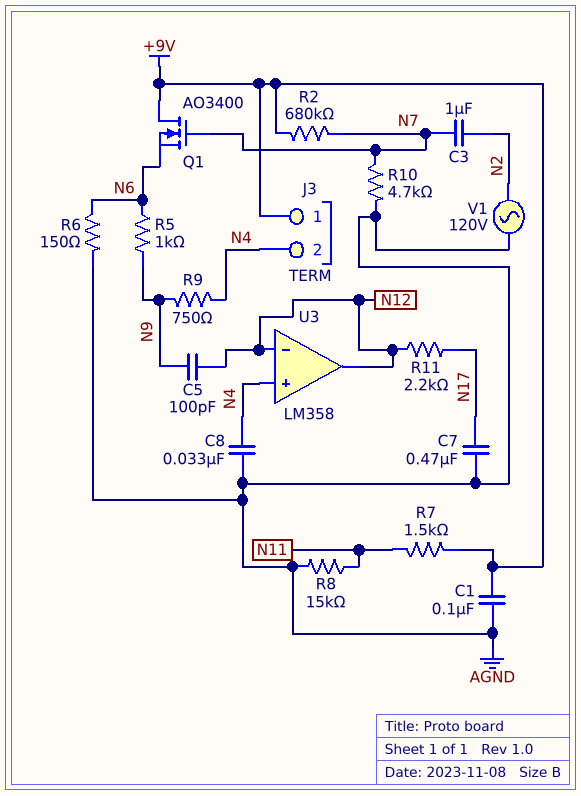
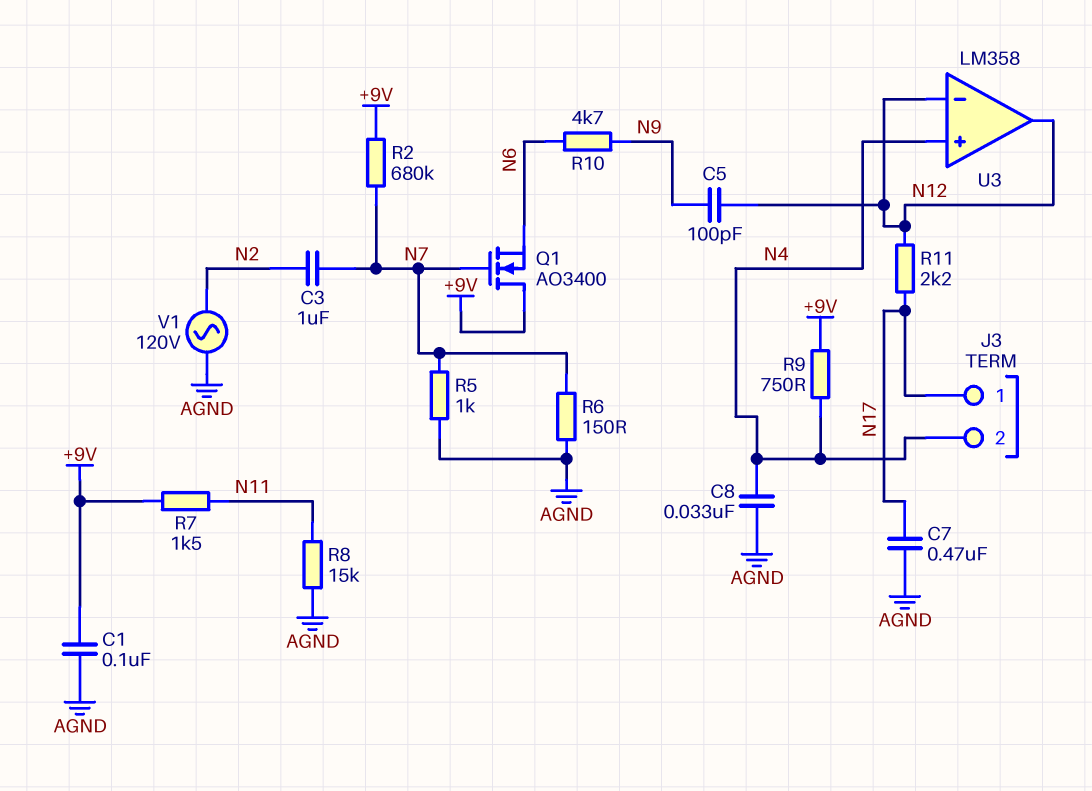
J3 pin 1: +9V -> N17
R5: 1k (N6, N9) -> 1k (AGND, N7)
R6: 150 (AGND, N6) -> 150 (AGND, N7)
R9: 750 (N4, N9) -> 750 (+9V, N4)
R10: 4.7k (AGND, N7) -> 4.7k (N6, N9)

☆ ☆ ☆ ☆ ☆ ☆ ☆

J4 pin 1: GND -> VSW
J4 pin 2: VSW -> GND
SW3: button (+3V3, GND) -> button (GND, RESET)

☆ ☆ ☆ ☆ ☆ ☆ ☆

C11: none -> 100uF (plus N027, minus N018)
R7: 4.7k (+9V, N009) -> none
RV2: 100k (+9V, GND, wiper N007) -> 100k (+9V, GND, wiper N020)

☆ ☆ ☆ ☆ ☆ ☆ ☆

> **What you are asked to do**
Looking at the records above, say how many lines hold the string "none". Write nothing but the number.

> **Response to this exercise**
2